Copy out, in full and in their original order, every line of the listing below that contains the string "kern".

## Records supplied
------------------------------
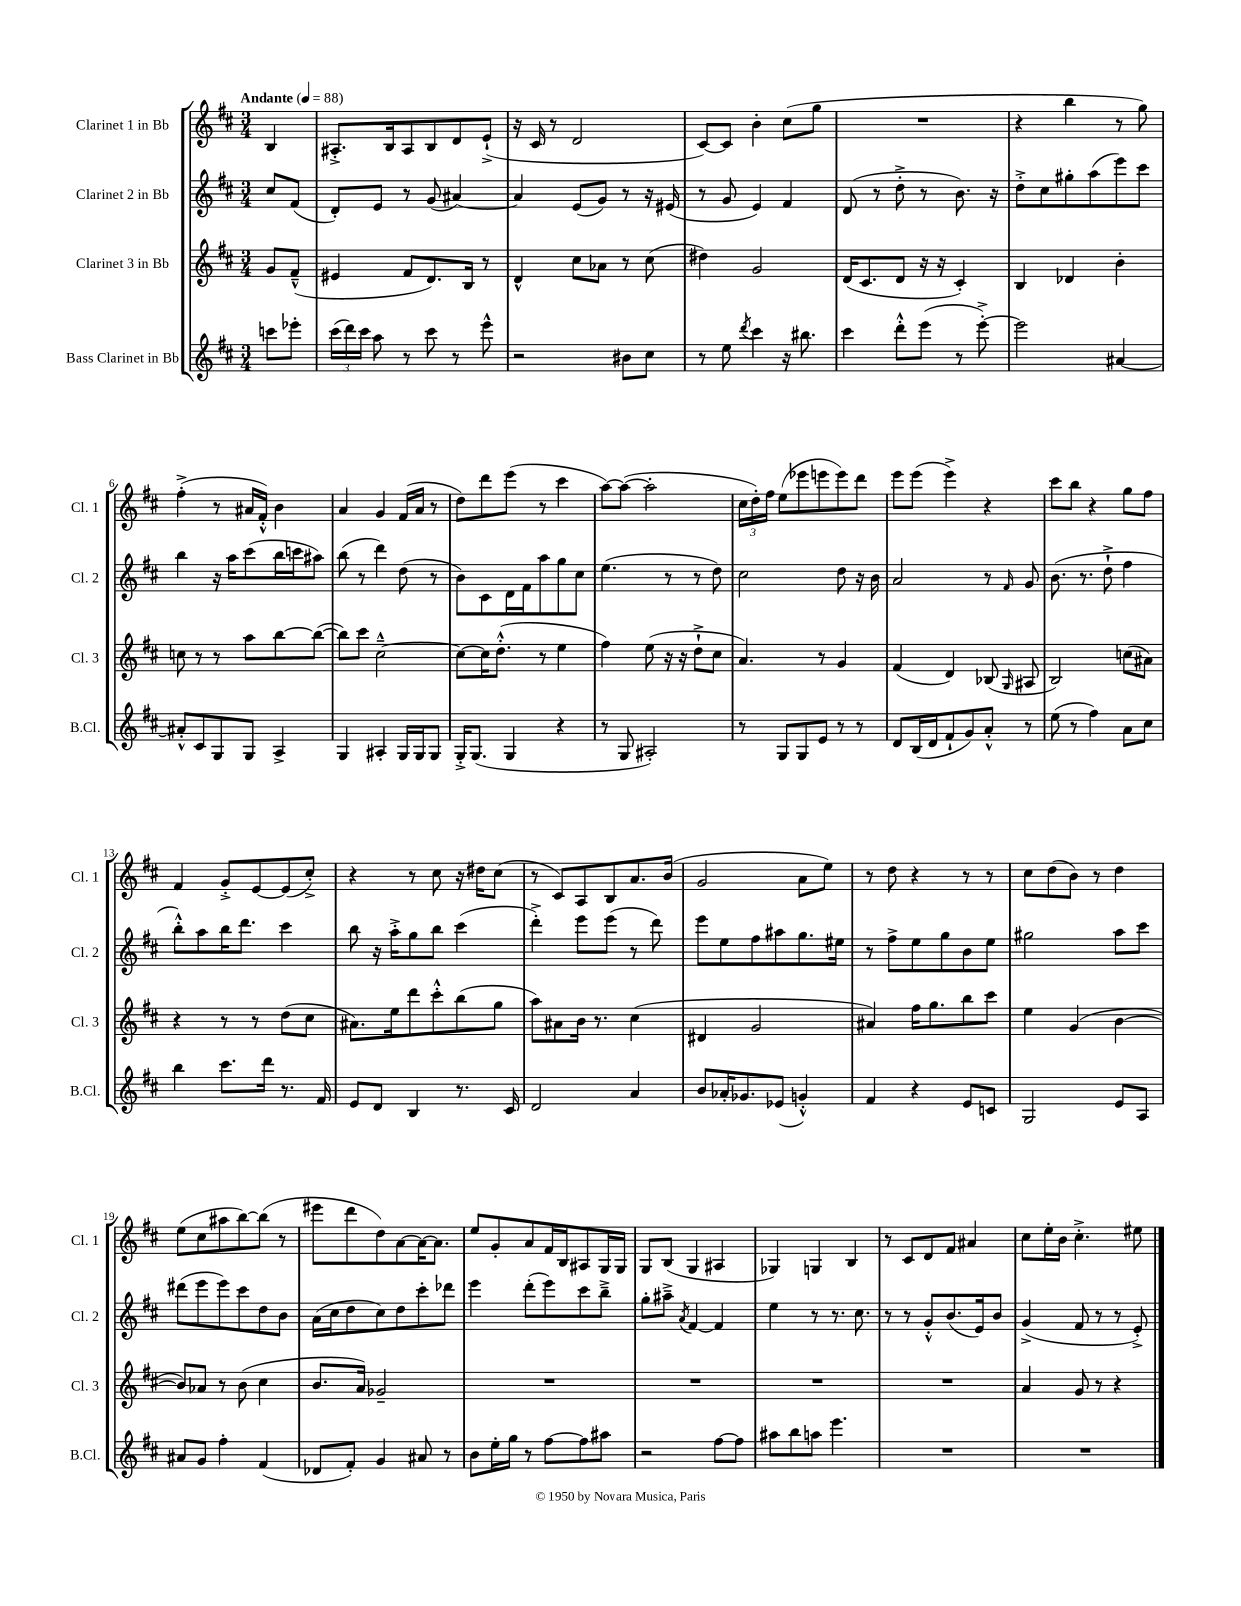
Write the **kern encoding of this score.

**kern	**kern	**kern	**kern
*staff4	*staff3	*staff2	*staff1
*clefG2	*clefG2	*clefG2	*clefG2
*k[f#c#]	*k[f#c#]	*k[f#c#]	*k[f#c#]
*M3/4	*M3/4	*M3/4	*M3/4
*MM88	*MM88	*MM88	*MM88
8ccc\L	8g/L	8cc#/L	4B/
8eee-'\J	(8f#~^^/J	(8f#/J	.
=	=	=	=
(24ccc#\LL	4e#/	8d'/L)	8.A#'^/L
24ddd\)	.	.	.
24ccc#\JJ	.	.	.
8aa\	.	8e/J	.
.	.	.	16B/k
8r	8f#/L	8r	8A#/
8ccc#\	8.d/)	(8g/	8B/
8r	.	[4a#/)	8d/
.	16B/Jk	.	.
8eee^^\	8r	.	(8e`^/J
=	=	=	=
2r	4d^^/	4a#/]	16r
.	.	.	16c#/
.	.	.	8r
.	8cc#\L	(8e/L	2d/
.	8a-\J	8g/J)	.
8b#\L	8r	8r	.
8cc#\J	(8cc#\	16r	.
.	.	(16e#/	.
=	=	=	=
8r	4dd#\)	8r	[8c#/L)
8ee\	.	8g/	8c#/]J
8qddd/	.	.	.
4ccc#\	2g/	4e/)	4b'\
16r	.	4f#/	(8cc#\L
8.bb#\	.	.	.
.	.	.	8gg\J
=	=	=	=
4ccc#\	(16d/LK	(8d/	2.r
.	8.c#/	.	.
.	.	8r	.
8ddd'^^\L	8d/J	8dd'^\	.
(8eee\J	16r	8r	.
.	16r	.	.
8r	4c#'/)	8.b\)	.
[8eee'^\)	.	.	.
.	.	16r	.
=	=	=	=
2eee\]	4B/	8dd'^\L	4r
.	.	8cc#\	.
.	4d-/	8gg#'\	4bb\
.	.	(8aa\	.
[4a#/	4b'\	8eee\)	8r
.	.	8ccc#\J	8gg\)
=	=	=	=
8a#'^^/]L	8cc\	4bb\	(4ff#'^\
8c#/	8r	.	.
8G/	8r	16r	8r
.	.	16aa\LK	.
8G/J	8aa\L	(8ccc#\	16a#/LL
.	.	.	16f#'^^/JJ)
4A^/	[8bb\	16bb\L	4b\
.	.	16ccc\J	.
.	(8bb\_J	8aa#\J)	.
=	=	=	=
4G/	8bb\]L)	(8bb\	4a/
.	8ccc#\J	8r	.
4A#'/	[2cc#~^^\	4ddd\)	4g/
16G/LL	.	(8dd\	(16f#/LL
16G/J	.	.	16a/JJ
8G/J	.	8r	8r
=	=	=	=
16G'^/LK	8cc#\_L	8b\L)	8dd\L)
(8.G/J	.	.	.
.	16cc#\]K	8c#\	8ddd\
.	(8.dd'^^\J	.	.
4G/	.	16d\L	(8eee\J
.	.	16f#\J	.
.	8r	8aa\	8r
4r	4ee\	8gg\	4ccc#\
.	.	8cc#\J	.
=	=	=	=
8r	4ff#\)	(4.ee\	[8aa\L)
8G/	.	.	(8aa\_J
2A#'/)	(8ee\	.	2aa'\]
.	16r	8r	.
.	16r	.	.
.	8dd`^\L	8r	.
.	8cc#\J	8dd\)	.
=	=	=	=
8r	4.a/)	2cc#\	24cc#\LL
.	.	.	24dd'\)
.	.	.	24ff#\JJ
8G/L	.	.	(8ee\L
8G/	.	.	8eee-\
8e/J	8r	.	8eee\
8r	4g/	8dd\	8eee\)
8r	.	16r	8ddd\J
.	.	16b\	.
=	=	=	=
8d/L	(4f#/	2a/	8eee\L
(16B/L	.	.	(8eee\J
16d/J	.	.	.
8f#`/	4d/)	.	4eee^\)
8g/)	.	.	.
8a'^^/J	(8B-/	8r	4r
.	16qqG/	16qqf#/	.
8r	8A#/	8g/	.
=	=	=	=
(8ee\	2B/)	(8.b\	8ccc#\L
8r	.	.	8bb\J
.	.	8.r	.
4ff#\)	.	.	4r
.	.	8dd`^\	.
8a\L	(8cc\L	4ff#\	8gg\L
8cc#\J	8a#\J)	.	8ff#\J
=	=	=	=
4bb\	4r	8bb'^^\L)	4f#/
.	.	8aa\	.
8.ccc#\L	8r	16bb\K	8g'^/L
.	.	8.ddd\J	.
.	8r	.	[8e/
16ddd\Jk	.	.	.
8.r	(8dd\L	4ccc#\	(8e/]
.	8cc#\J	.	8cc#'^/J)
16f#/	.	.	.
=	=	=	=
8e/L	8.a#\L)	8bb\	4r
8d/J	.	16r	.
.	16ee\k	16aa'^\LK	.
4B/	8ddd\	8gg\	8r
.	8ccc#'^^\	8bb\J	8cc#\
8.r	(8bb\	(4ccc#\	16r
.	.	.	16dd#\LK
.	8gg\J	.	(8cc#\J
16c#/	.	.	.
=	=	=	=
2d/	8aa\L)	4ddd'^\)	8r
.	8a#\	.	8c#/L)
.	16b\Jk	8eee\L	8A/
.	8.r	.	.
.	.	(8eee\J	8B/
4a/	(4cc#\	8r	8.a/
.	.	8ddd\)	.
.	.	.	(16b/Jk
=	=	=	=
8b/L	4d#/	8eee\L	2g/
16a-'/K	.	8ee\	.
8.g-/	.	.	.
.	2g/	8ff#\	.
(8e-/J	.	8aa#\	.
4g'^^/)	.	8.gg\	8a\L
.	.	.	8ee\J)
.	.	16ee#\Jk	.
=	=	=	=
4f#/	4a#/)	8r	8r
.	.	8ff#^\L	8dd\
4r	16ff#\LK	8ee\	4r
.	8.gg\	.	.
.	.	8gg\	.
8e/L	8bb\	8b\	8r
8c/J	8ccc#\J	8ee\J	8r
=	=	=	=
2G/	4ee\	2gg#\	8cc#\L
.	.	.	(8dd\
.	(4g/	.	8b\J)
.	.	.	8r
8e/L	[4b\	8aa\L	4dd\
8A/J	.	8ccc#\J	.
=	=	=	=
8a#/L	8b/]L)	(8ddd#\L	(8ee\L
8g/J	8a-/J	8eee\	8cc#\
4ff#'\	8r	8eee\)	8aa#\
.	(8b\	8ccc#\	[8bb\)
(4f#/	4cc#\	8dd\	(8bb\]J
.	.	8b\J	8r
=	=	=	=
8d-/L	8.b/L	(16a\LL	8eee#\L
.	.	16cc#\J	.
8f#'/J)	.	8dd\	8ddd\
.	16a/Jk)	.	.
4g/	2g-~/	8cc#\)	8dd\)
.	.	8dd\	[8a\
8a#/	.	8ccc#'\	16a\_K
.	.	.	8.a\]J
8r	.	8ddd-\J	.
=	=	=	=
8b\L	2.r	4eee\	8ee/L
16ee'\L	.	.	8g'/
16gg\JJ	.	.	.
8r	.	(8ddd'\L	8a/
[8ff#\L	.	8eee\)	16f#/L
.	.	.	16B/J
8ff#\]	.	8ccc#\	8A#/
8aa#\J	.	8bb~^\J	16G/L
.	.	.	16G/JJ
=	=	=	=
2r	2.r	8gg'\L	8G/L
.	.	8aa#~^\J	(8B/J
.	.	8qa/	.
.	.	[4f#/	4G/
[8ff#\L	.	4f#/]	4A#/
8ff#\]J	.	.	.
=	=	=	=
8aa#\L	2.r	4ee\	4G-/)
8bb\	.	.	.
8aa\J	.	8r	4G/
4.eee\	.	8.r	.
.	.	.	4B/
.	.	8.cc#\	.
=	=	=	=
2.r	2.r	8r	8r
.	.	8r	8c#/L
.	.	8g'^^/L	8d/
.	.	(8.b/	8f#/J
.	.	.	4a#/
.	.	16e/k)	.
.	.	8b/J	.
=	=	=	=
2.r	4a/	(4g^/	8cc#\L
.	.	.	16ee'\L
.	.	.	16b\JJ
.	8g/	8f#/	4.cc#'^\
.	8r	8r	.
.	4r	8r	.
.	.	8e'^/)	8ee#\
==	==	==	==
*-	*-	*-	*-
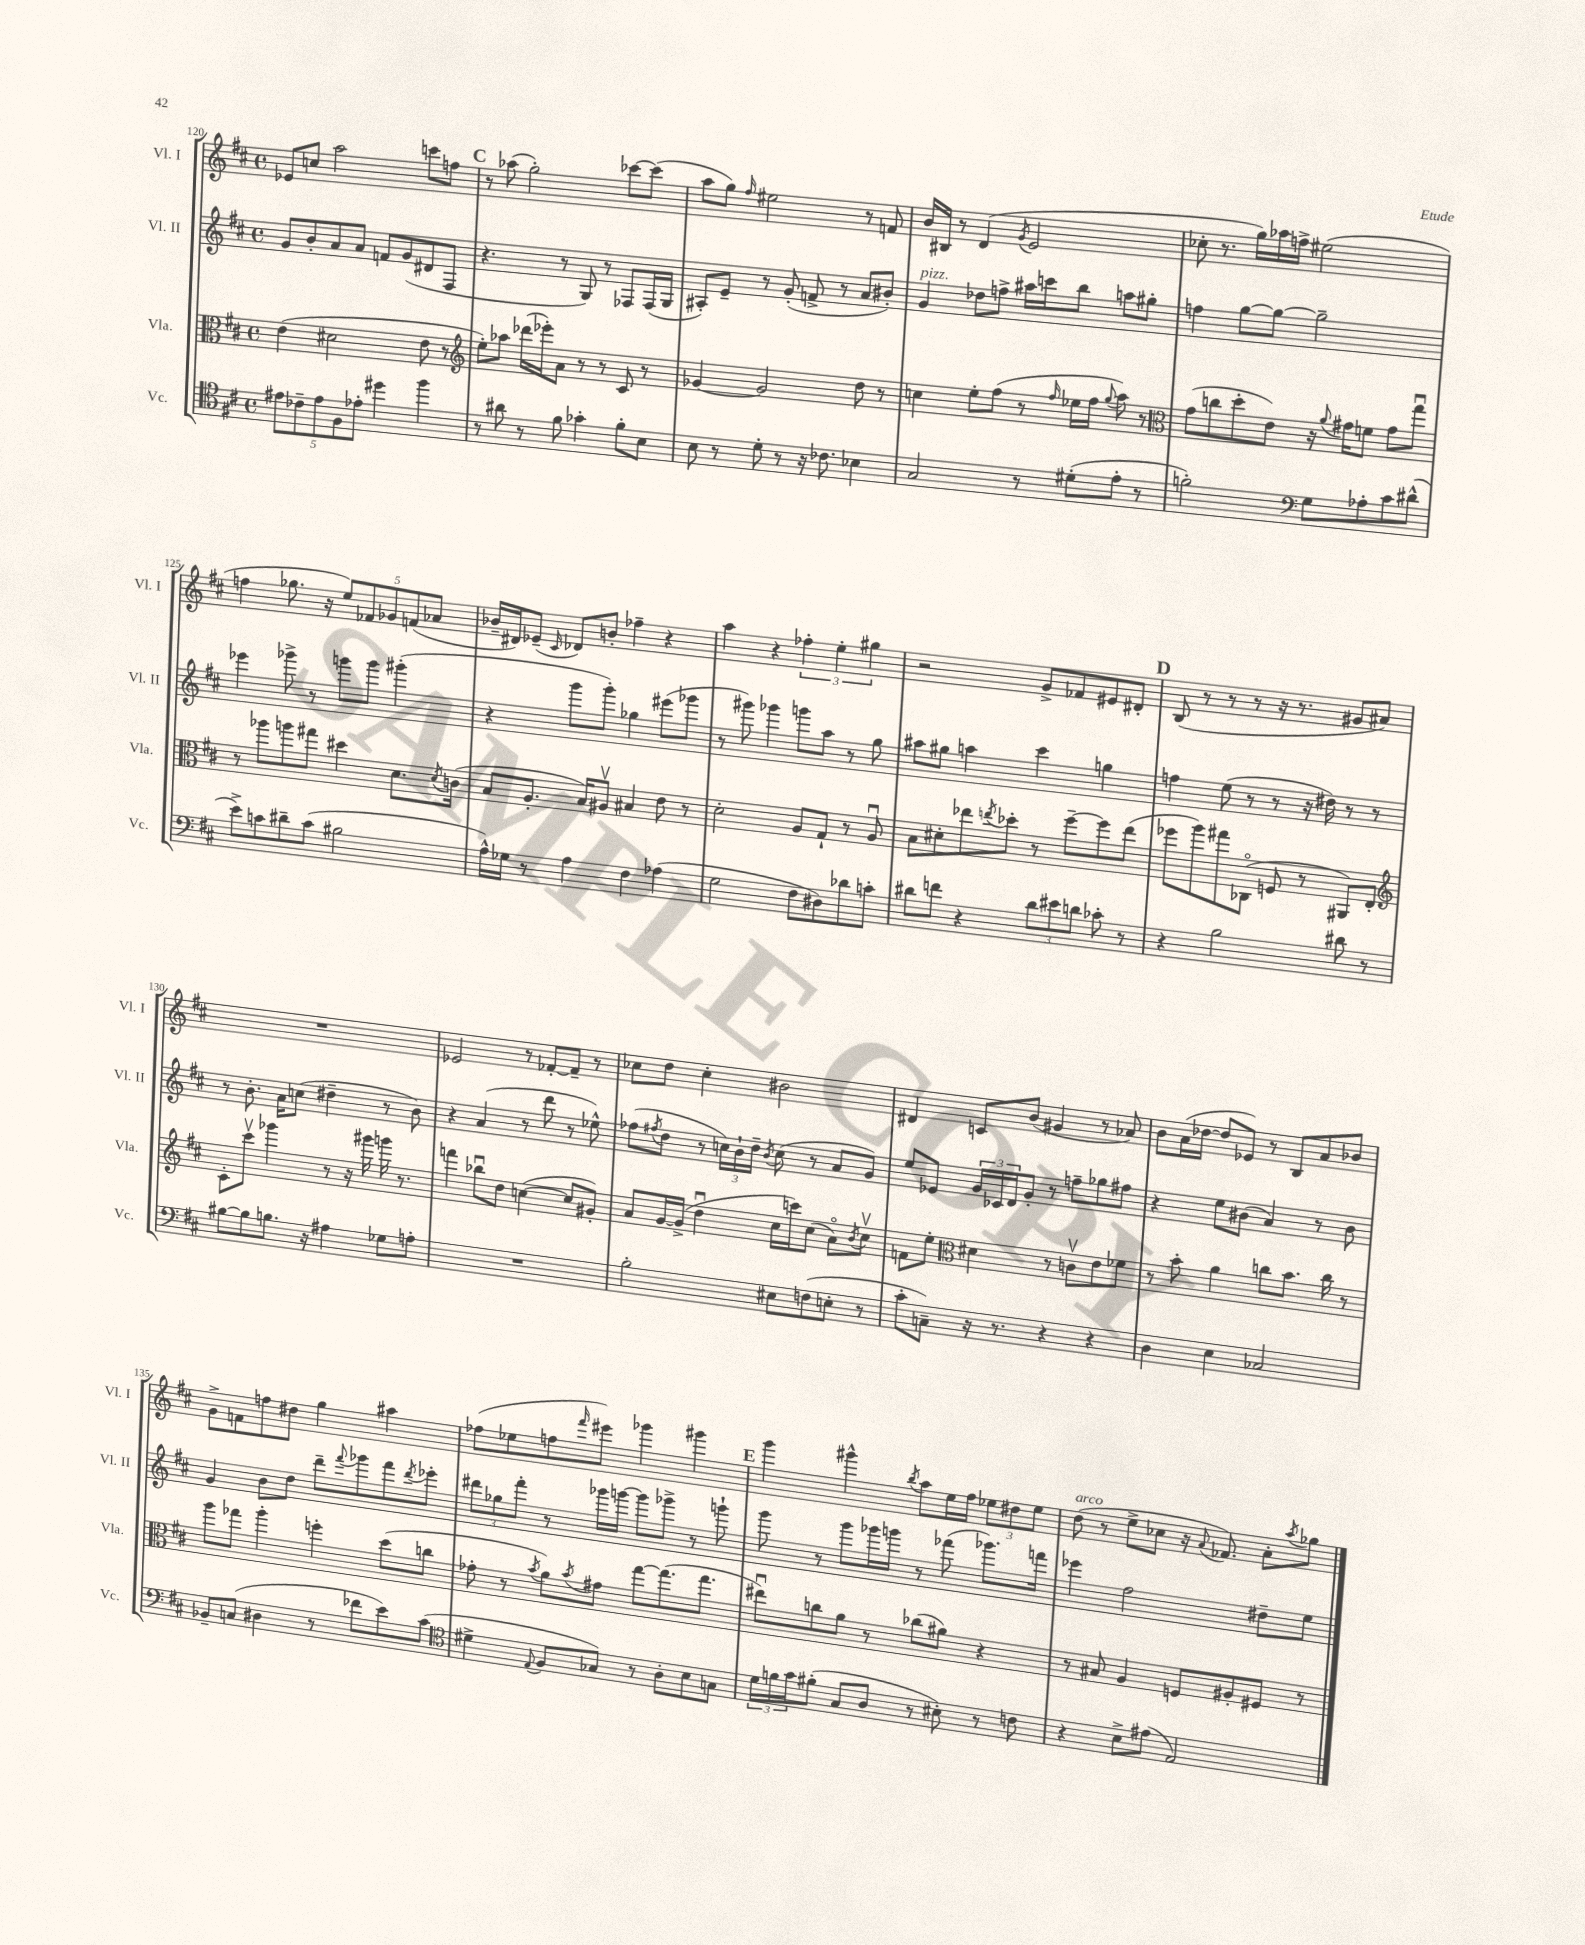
------------------------------
## Worked solution
Write the **kern encoding of this score.
**kern	**kern	**kern	**kern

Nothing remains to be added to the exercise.